[Object tracking records]
____
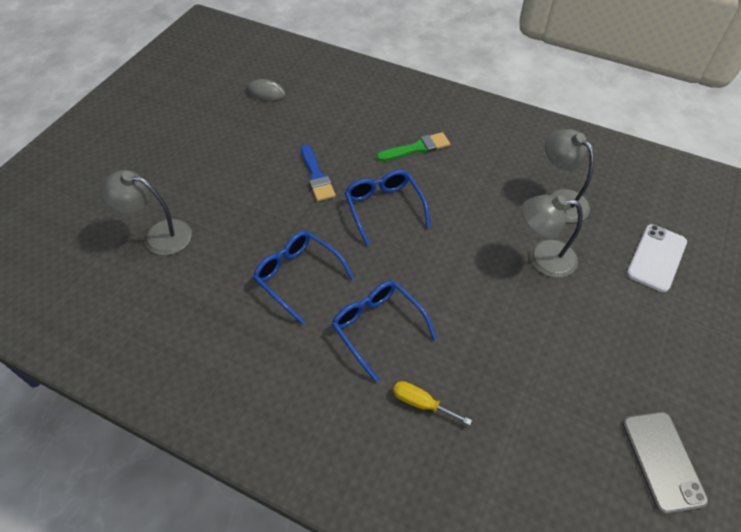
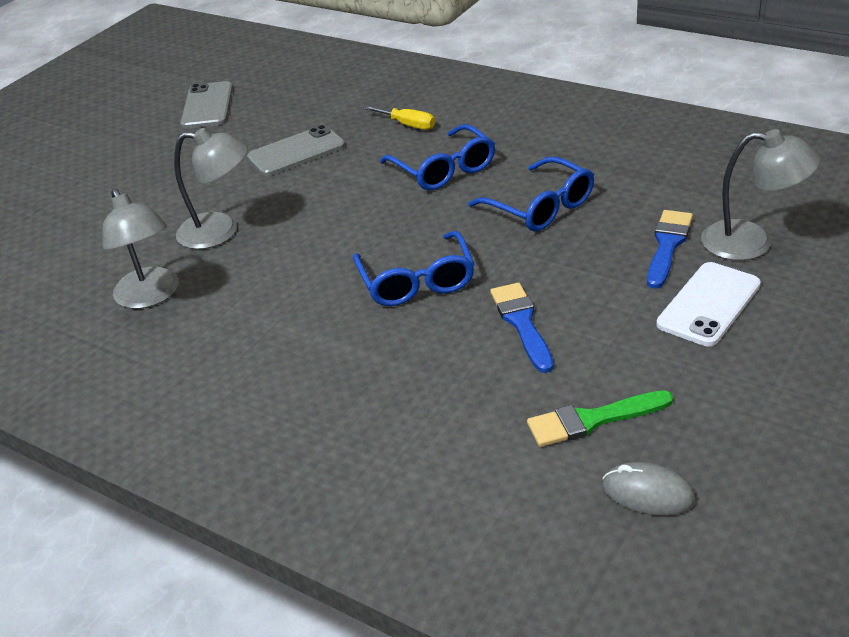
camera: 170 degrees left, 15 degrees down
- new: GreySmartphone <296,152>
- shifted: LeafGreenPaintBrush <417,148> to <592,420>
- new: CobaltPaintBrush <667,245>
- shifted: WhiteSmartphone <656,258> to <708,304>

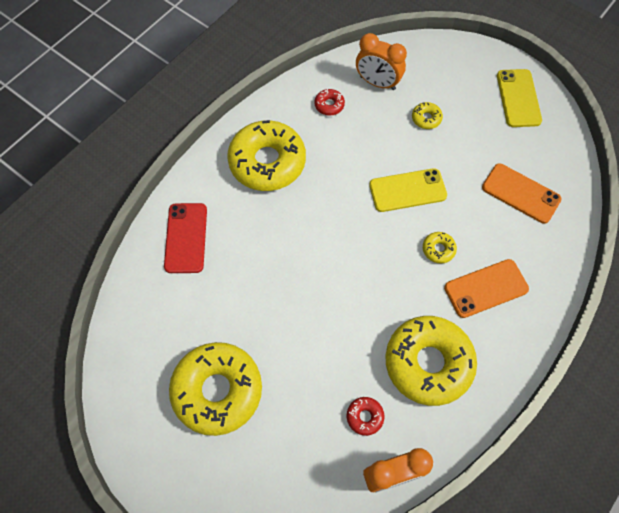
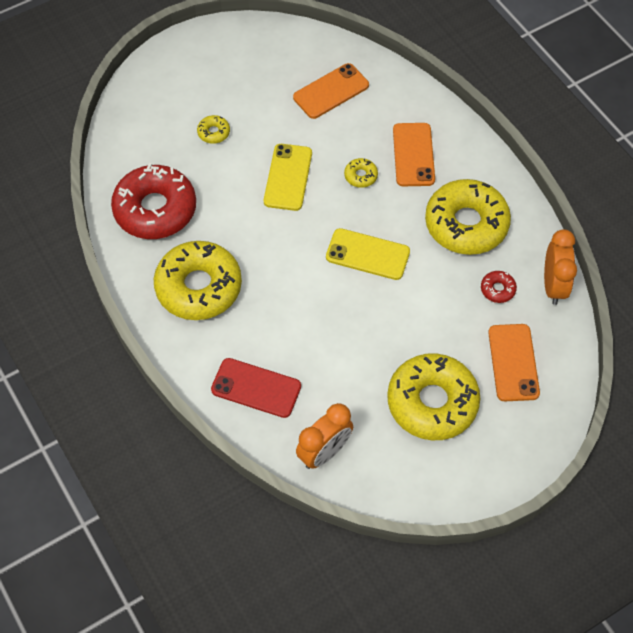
camera: 70 degrees left, 5 degrees down
- scaled: CrimsonDoughnut <329,105> = <155,209> x2.45
- shifted: OrangeColouredBedsideClock <377,83> to <324,452>
- shifted: GoldenSmartphone <518,98> to <367,254>
- new: OrangeColouredSmartphone <513,362>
____
◆ Task objective ◆
Excluding the pictures, transcribe each entry above word for word.

◆ Solved problem ◆
camera: 170 degrees left, 15 degrees down
- new: GreySmartphone <296,152>
- shifted: LeafGreenPaintBrush <417,148> to <592,420>
- new: CobaltPaintBrush <667,245>
- shifted: WhiteSmartphone <656,258> to <708,304>

camera: 70 degrees left, 5 degrees down
- scaled: CrimsonDoughnut <329,105> = <155,209> x2.45
- shifted: OrangeColouredBedsideClock <377,83> to <324,452>
- shifted: GoldenSmartphone <518,98> to <367,254>
- new: OrangeColouredSmartphone <513,362>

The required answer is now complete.